Segment Start: RECORDS

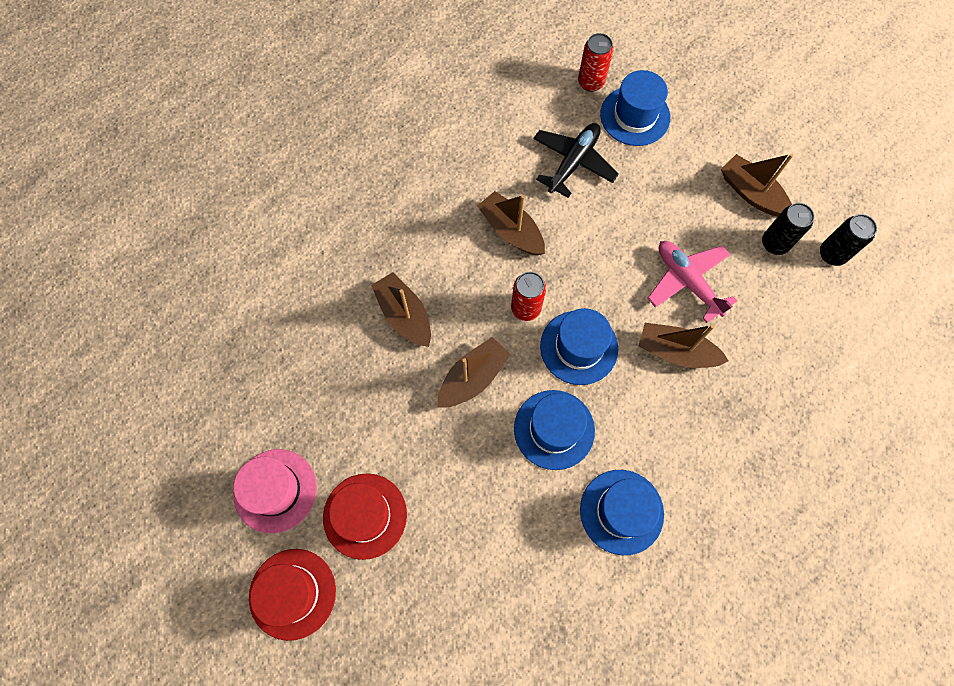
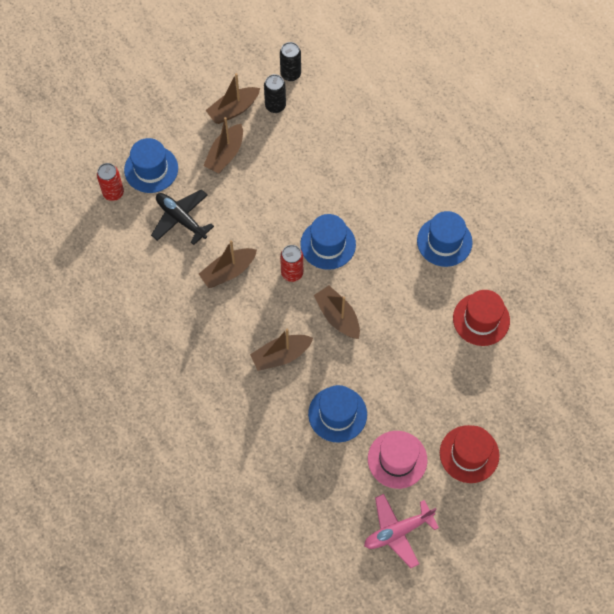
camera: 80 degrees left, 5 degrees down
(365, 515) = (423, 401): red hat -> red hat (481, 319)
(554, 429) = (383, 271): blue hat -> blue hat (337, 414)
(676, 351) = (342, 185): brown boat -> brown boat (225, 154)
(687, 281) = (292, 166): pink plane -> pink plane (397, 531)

Segment End: RECORDS
Segment Start: RECORDS

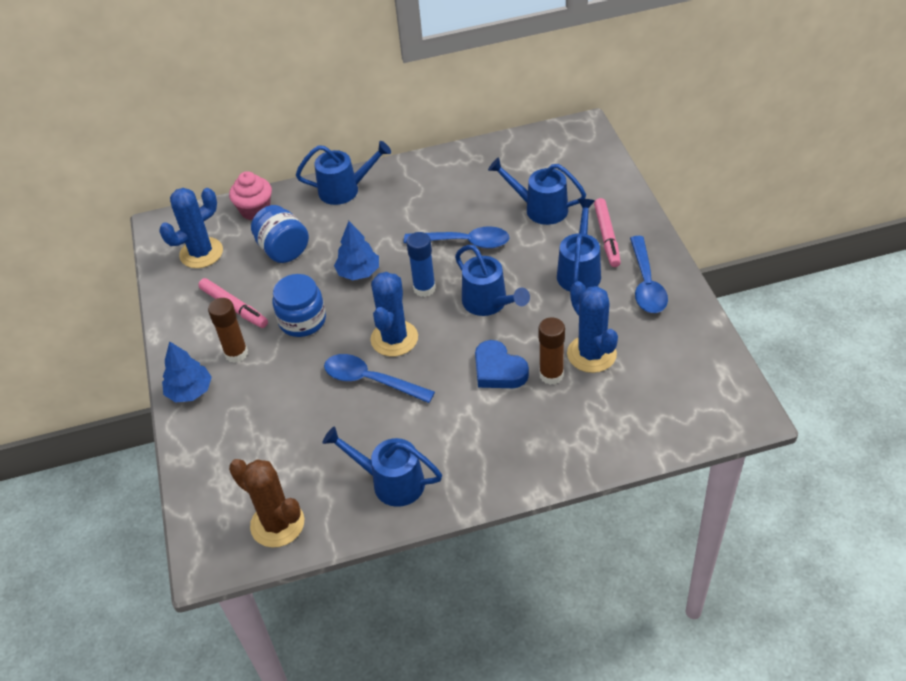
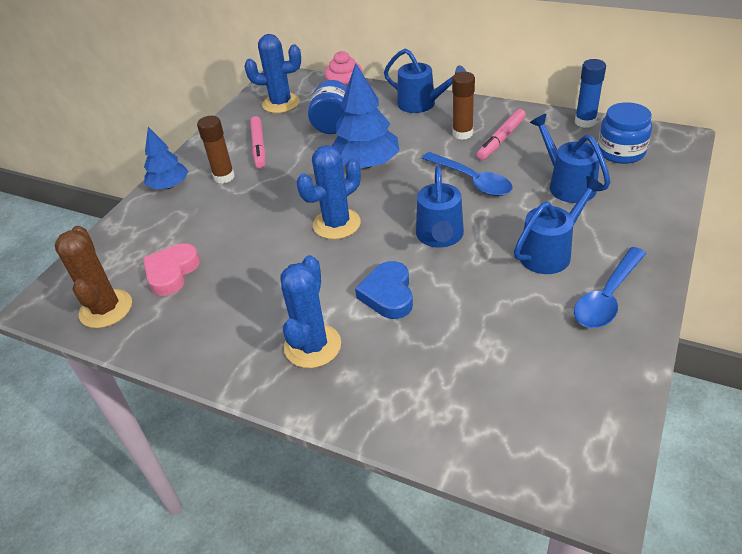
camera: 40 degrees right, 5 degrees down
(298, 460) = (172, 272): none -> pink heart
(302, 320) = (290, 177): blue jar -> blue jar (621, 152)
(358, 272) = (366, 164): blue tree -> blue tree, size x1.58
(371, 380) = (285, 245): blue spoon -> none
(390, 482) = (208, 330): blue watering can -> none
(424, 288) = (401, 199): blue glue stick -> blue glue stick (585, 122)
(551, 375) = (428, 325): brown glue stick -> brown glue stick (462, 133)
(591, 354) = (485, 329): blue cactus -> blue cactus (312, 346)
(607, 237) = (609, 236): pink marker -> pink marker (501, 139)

Segment End: RECORDS
Segment Start: RECORDS

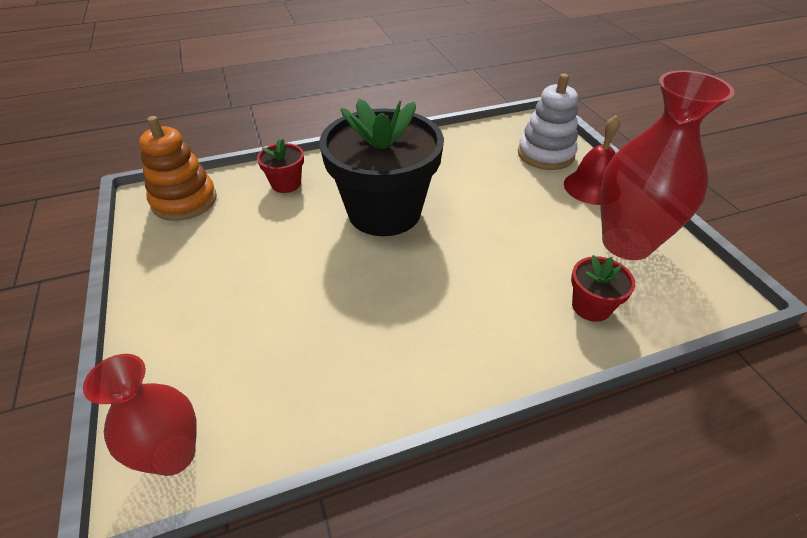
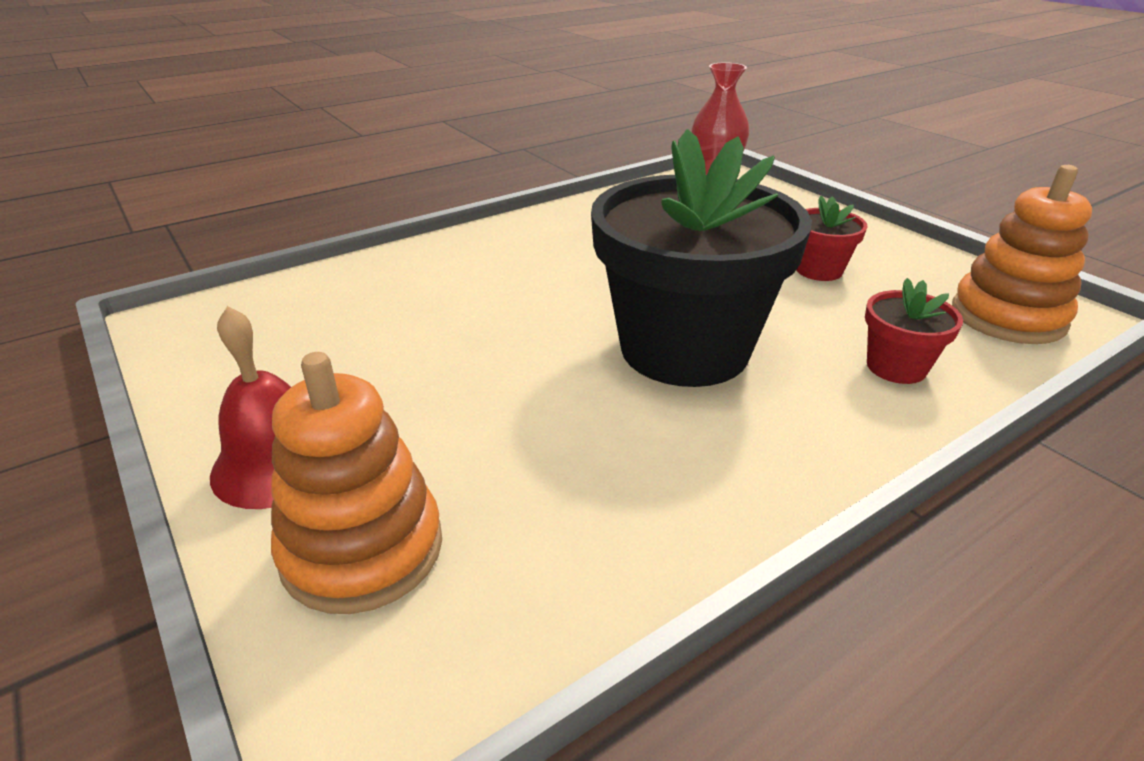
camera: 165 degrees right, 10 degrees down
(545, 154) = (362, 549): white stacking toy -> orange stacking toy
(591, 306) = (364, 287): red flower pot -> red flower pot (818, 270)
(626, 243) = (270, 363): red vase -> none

Segment End: RECORDS

EXERCISE: The response must contain every line from the listing above in which the string "pink" appears.

OUTPUT OF THE EXERCISE:
(687, 281) = (292, 166): pink plane -> pink plane (397, 531)
(298, 460) = (172, 272): none -> pink heart
(607, 237) = (609, 236): pink marker -> pink marker (501, 139)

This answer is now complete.